Data excerpts
◆ ◆ ◆ ◆ ◆ ◆ ◆
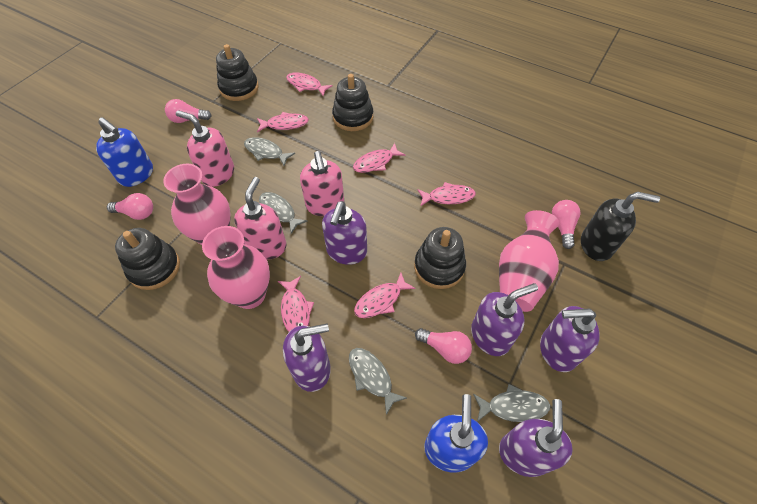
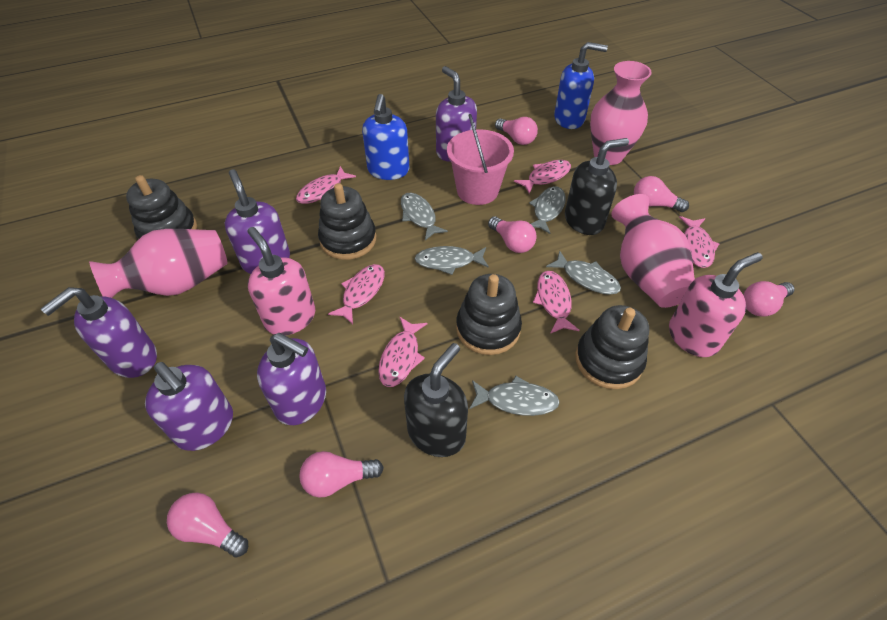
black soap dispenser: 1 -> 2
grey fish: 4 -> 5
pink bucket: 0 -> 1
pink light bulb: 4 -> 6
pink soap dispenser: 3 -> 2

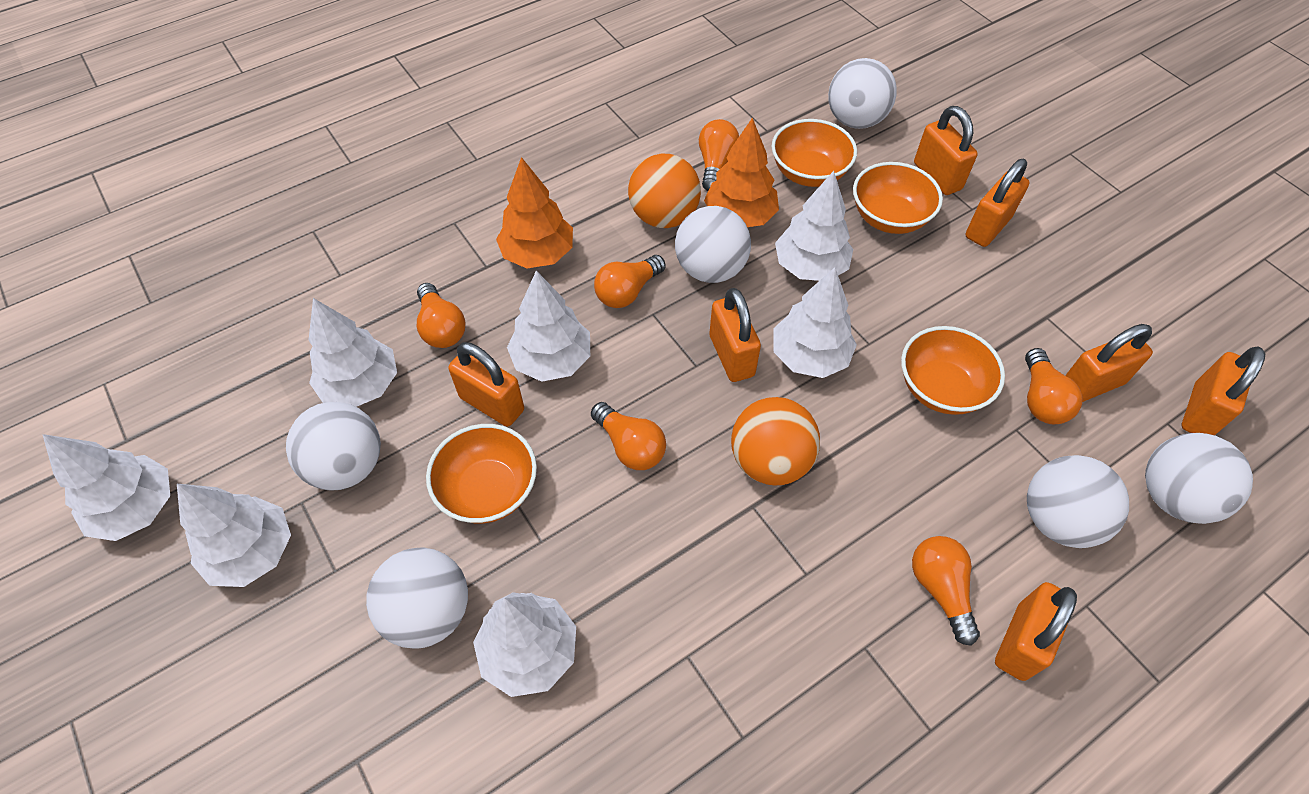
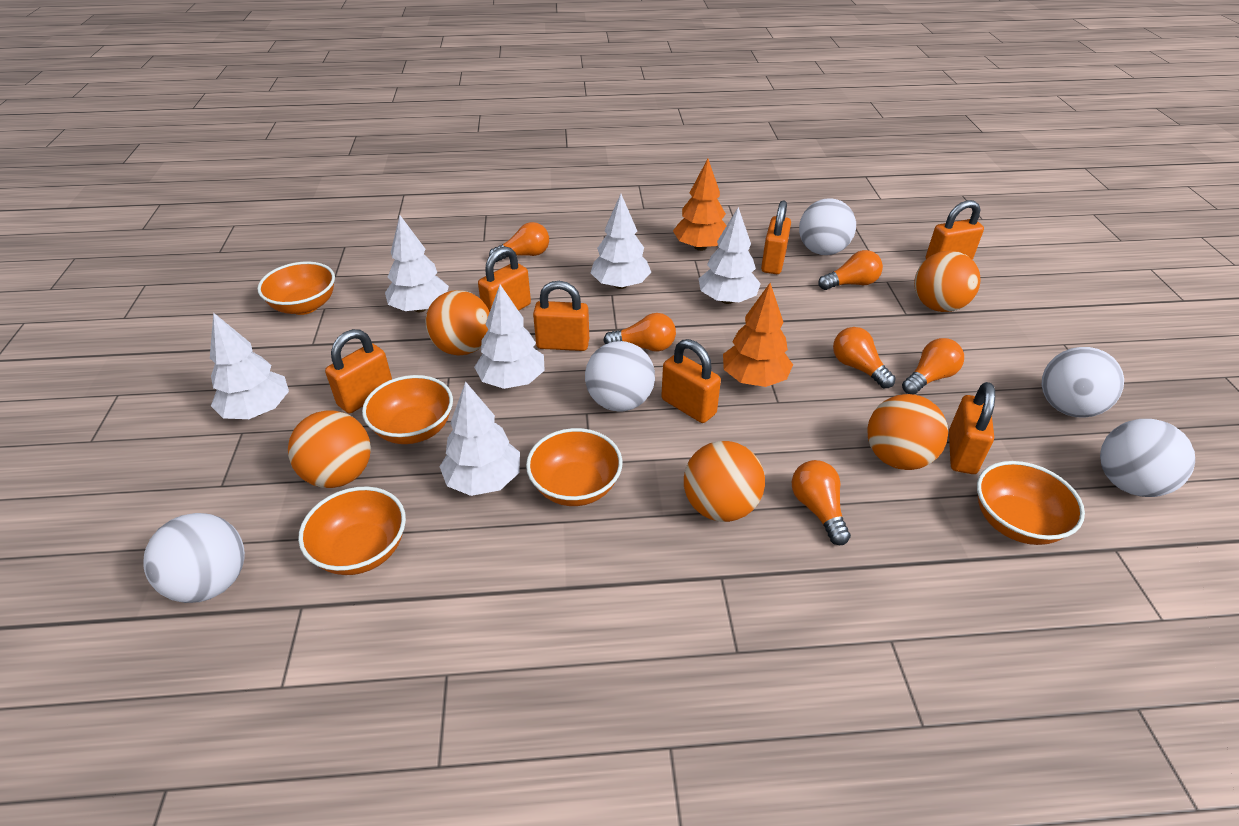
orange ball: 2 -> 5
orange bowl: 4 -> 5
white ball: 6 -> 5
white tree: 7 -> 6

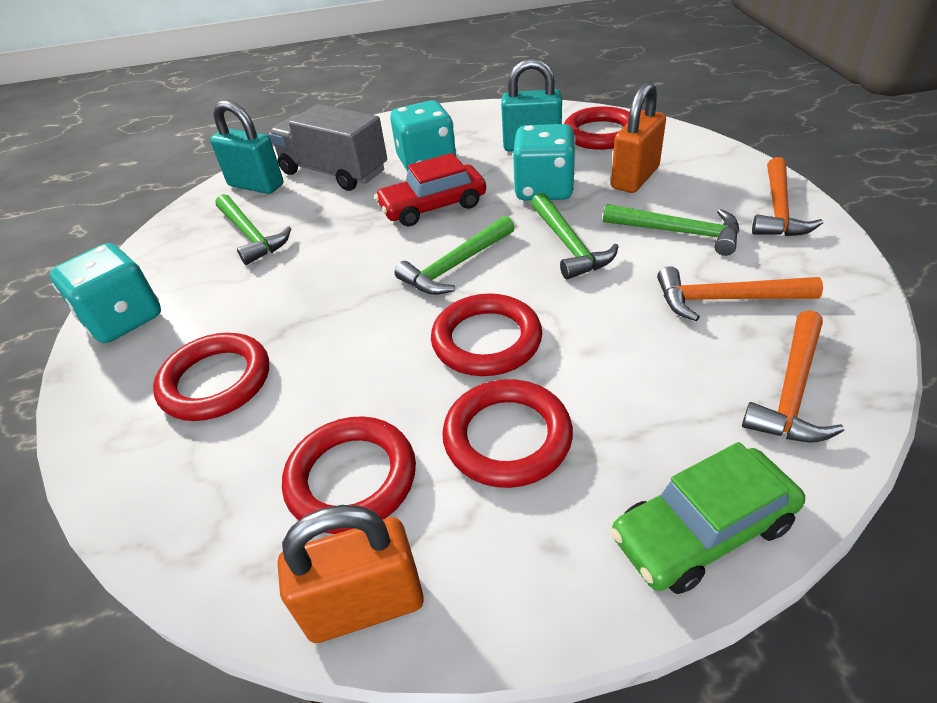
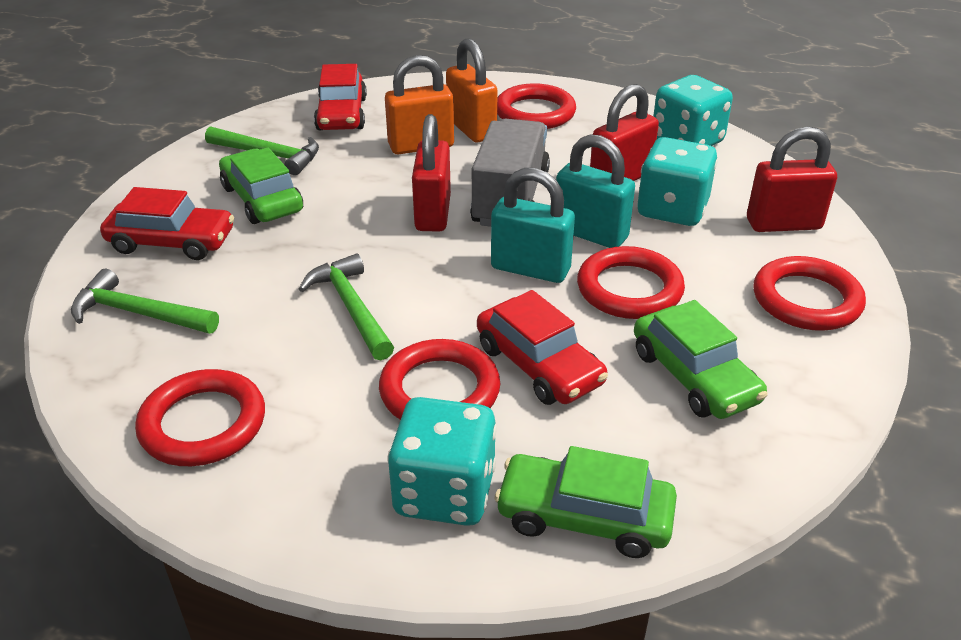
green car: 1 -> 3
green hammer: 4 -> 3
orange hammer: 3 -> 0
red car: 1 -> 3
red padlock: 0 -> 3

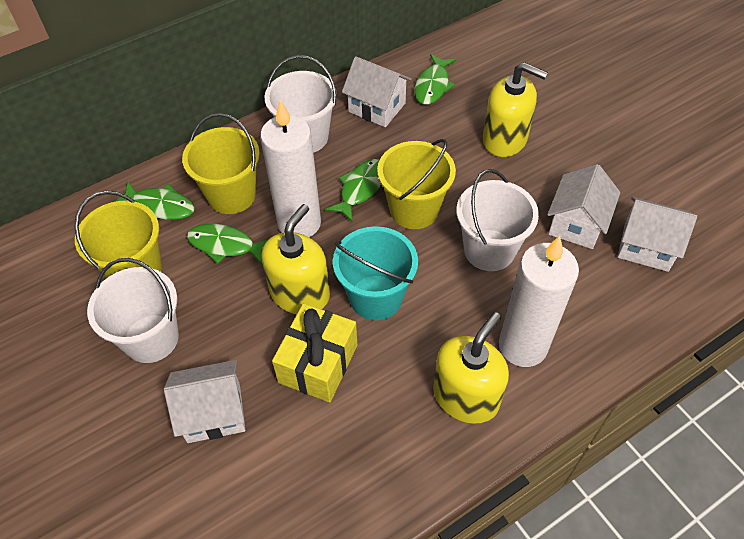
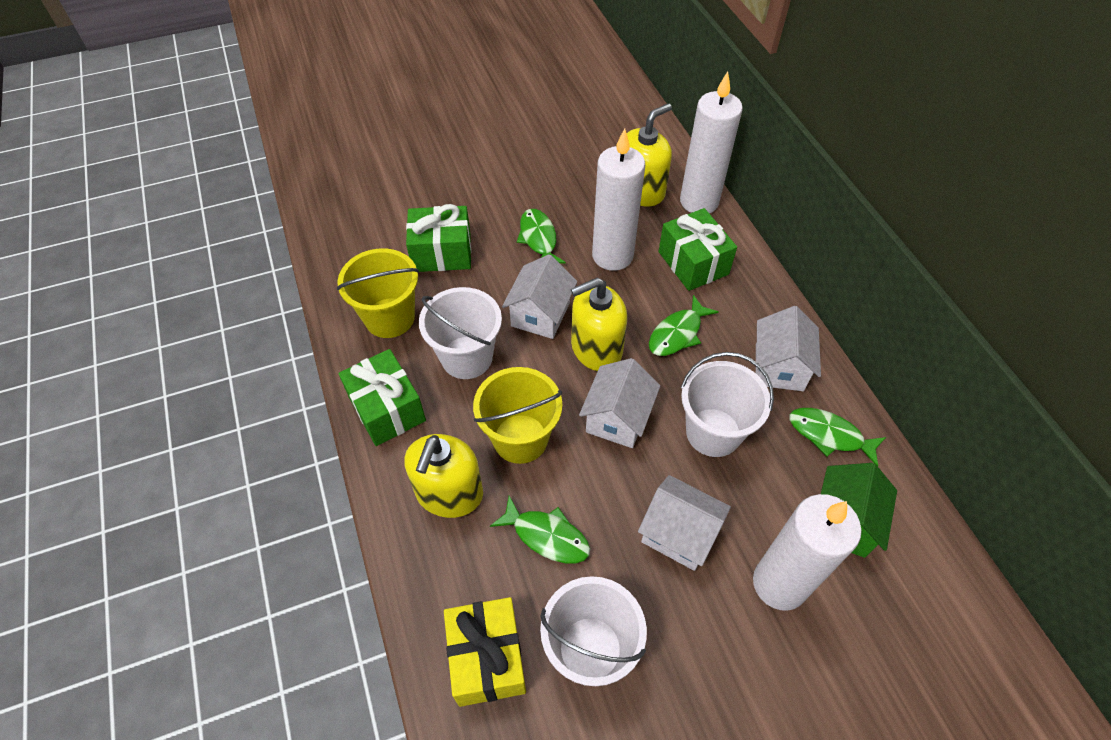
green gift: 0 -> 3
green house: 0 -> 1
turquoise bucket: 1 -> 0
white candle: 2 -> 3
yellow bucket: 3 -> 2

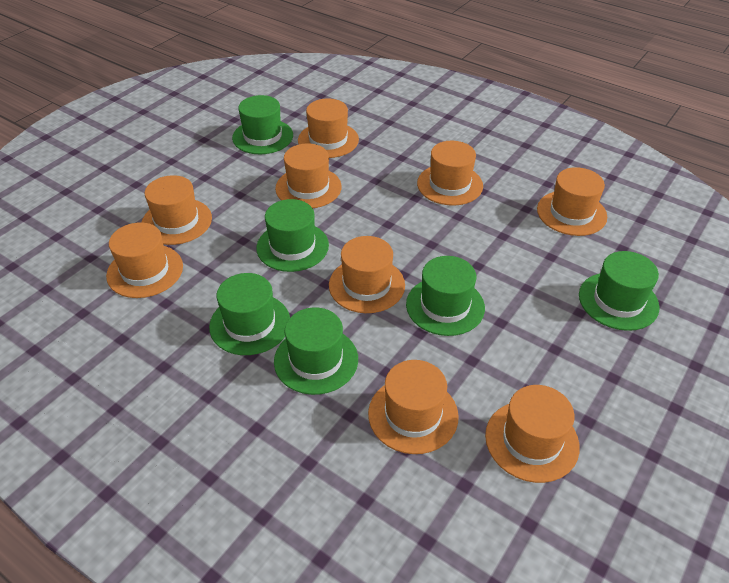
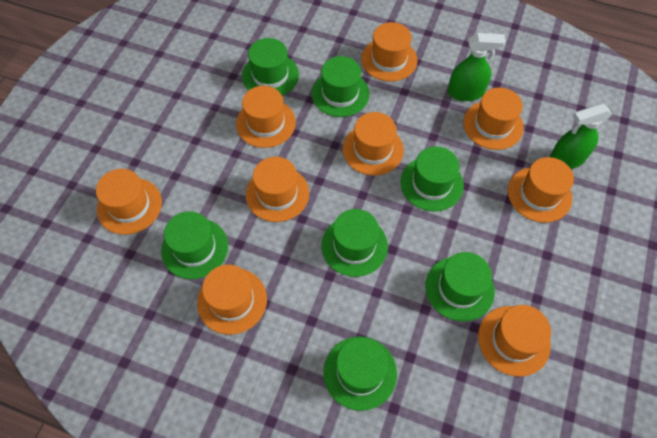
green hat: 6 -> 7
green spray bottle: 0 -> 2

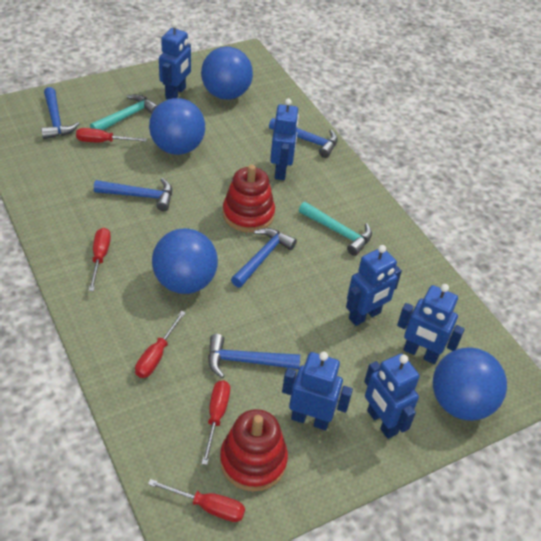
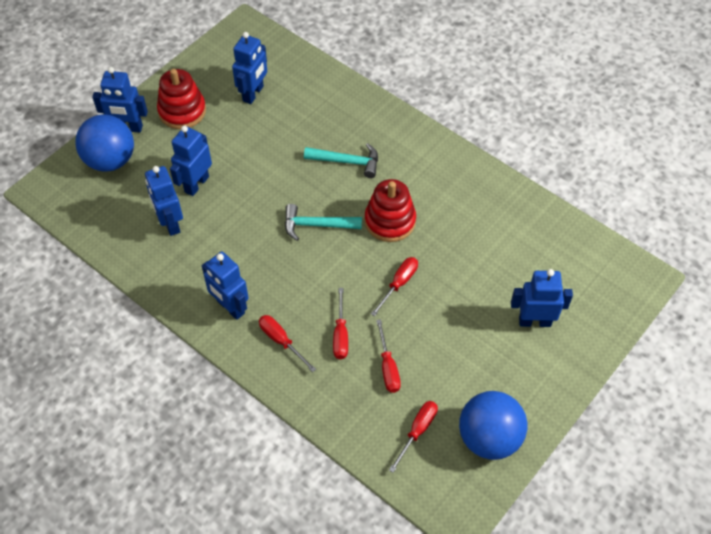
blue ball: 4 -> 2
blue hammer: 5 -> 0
◆ ◆ ◆ ◆ ◆ ◆ ◆
The lines to return are those in the entries above that hold "soap".

black soap dispenser: 1 -> 2
pink soap dispenser: 3 -> 2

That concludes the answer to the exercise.